### TASK ITEM
Write out each entry below exactly; the images do not belong in your copy.
──────── DATA SUPPLIED
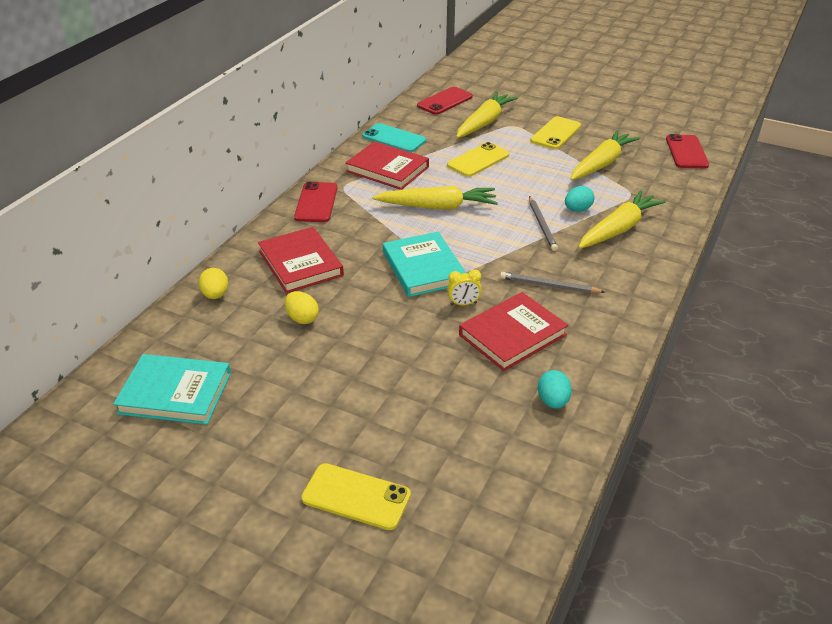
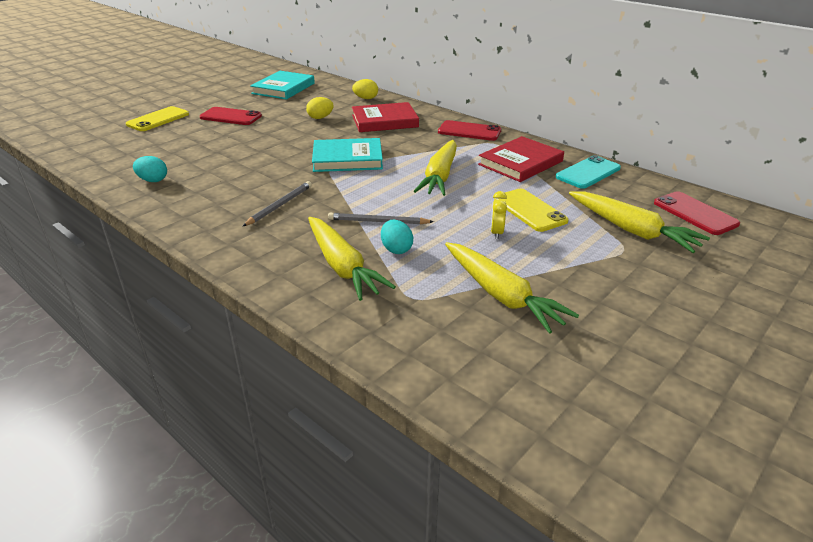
camera: 105 degrees right, 5 degrees down
(463, 304) = (289, 167): yellow clock -> yellow clock (496, 233)
(512, 335) = (234, 179): red book -> none
(555, 133) = (598, 278): yellow phone -> none
(686, 152) = (521, 398): red phone -> red phone (230, 117)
────────────────
### SOLUTION TO THE EXERCISE
camera: 105 degrees right, 5 degrees down
(463, 304) = (289, 167): yellow clock -> yellow clock (496, 233)
(512, 335) = (234, 179): red book -> none
(555, 133) = (598, 278): yellow phone -> none
(686, 152) = (521, 398): red phone -> red phone (230, 117)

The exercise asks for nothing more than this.